* _STORED DATA_
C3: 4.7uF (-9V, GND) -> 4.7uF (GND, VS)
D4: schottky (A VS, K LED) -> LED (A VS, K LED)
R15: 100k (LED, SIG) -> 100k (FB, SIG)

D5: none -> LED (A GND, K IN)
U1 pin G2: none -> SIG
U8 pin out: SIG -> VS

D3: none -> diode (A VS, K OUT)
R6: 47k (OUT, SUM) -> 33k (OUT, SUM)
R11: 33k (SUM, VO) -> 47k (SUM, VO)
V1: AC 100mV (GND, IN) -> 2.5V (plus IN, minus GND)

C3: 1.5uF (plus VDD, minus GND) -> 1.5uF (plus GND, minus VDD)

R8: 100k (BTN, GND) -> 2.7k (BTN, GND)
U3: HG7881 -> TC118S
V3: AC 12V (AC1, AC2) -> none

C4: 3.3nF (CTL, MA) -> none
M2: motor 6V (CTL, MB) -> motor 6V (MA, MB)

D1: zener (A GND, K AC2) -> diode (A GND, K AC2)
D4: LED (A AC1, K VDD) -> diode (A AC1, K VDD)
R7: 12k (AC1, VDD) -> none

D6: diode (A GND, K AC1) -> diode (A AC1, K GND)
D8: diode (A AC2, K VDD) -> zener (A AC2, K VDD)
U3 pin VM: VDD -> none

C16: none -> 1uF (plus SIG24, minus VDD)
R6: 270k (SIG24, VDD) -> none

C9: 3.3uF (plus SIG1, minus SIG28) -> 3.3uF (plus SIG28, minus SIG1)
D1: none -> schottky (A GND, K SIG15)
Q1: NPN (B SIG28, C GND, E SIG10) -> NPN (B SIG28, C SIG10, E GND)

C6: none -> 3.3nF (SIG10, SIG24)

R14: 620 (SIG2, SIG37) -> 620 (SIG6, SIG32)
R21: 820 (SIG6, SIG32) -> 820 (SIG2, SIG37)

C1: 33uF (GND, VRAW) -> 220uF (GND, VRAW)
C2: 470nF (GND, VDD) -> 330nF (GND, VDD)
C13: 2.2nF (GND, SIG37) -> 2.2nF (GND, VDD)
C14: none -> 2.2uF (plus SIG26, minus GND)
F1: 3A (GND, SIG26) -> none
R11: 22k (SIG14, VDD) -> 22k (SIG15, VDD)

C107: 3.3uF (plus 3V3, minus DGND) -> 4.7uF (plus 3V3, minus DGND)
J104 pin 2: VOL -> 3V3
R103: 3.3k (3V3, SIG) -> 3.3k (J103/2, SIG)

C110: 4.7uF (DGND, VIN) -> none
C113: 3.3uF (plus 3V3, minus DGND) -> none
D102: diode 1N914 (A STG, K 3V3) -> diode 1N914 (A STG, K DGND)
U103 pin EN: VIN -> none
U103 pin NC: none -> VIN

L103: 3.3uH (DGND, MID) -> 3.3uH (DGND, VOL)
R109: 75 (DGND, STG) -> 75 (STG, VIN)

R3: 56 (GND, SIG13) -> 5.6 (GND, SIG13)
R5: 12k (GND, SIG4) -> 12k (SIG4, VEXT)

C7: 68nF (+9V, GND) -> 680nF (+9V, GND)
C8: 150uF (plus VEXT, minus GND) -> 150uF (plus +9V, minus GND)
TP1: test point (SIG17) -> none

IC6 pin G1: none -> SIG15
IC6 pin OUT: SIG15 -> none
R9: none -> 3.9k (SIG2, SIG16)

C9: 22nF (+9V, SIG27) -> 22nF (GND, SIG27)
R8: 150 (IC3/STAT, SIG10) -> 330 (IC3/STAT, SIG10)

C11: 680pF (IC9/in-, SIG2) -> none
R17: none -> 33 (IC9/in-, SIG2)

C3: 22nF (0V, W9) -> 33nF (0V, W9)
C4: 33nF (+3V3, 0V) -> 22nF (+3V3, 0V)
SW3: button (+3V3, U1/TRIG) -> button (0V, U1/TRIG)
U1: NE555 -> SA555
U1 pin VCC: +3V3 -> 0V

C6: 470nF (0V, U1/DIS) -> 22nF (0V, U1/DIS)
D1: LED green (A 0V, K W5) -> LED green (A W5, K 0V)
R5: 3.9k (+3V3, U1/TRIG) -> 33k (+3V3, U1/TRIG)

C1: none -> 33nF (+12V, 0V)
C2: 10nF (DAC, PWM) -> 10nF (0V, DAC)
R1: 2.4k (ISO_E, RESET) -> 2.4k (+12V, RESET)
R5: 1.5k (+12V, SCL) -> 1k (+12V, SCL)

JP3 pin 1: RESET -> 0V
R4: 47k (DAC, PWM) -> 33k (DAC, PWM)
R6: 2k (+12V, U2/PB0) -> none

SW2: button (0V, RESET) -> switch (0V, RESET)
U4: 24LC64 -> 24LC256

* _REQUIRED WORK_
Pull out every line of the records above that contains the word "schottky".

* _FINISHED TASK_
D4: schottky (A VS, K LED) -> LED (A VS, K LED)
D1: none -> schottky (A GND, K SIG15)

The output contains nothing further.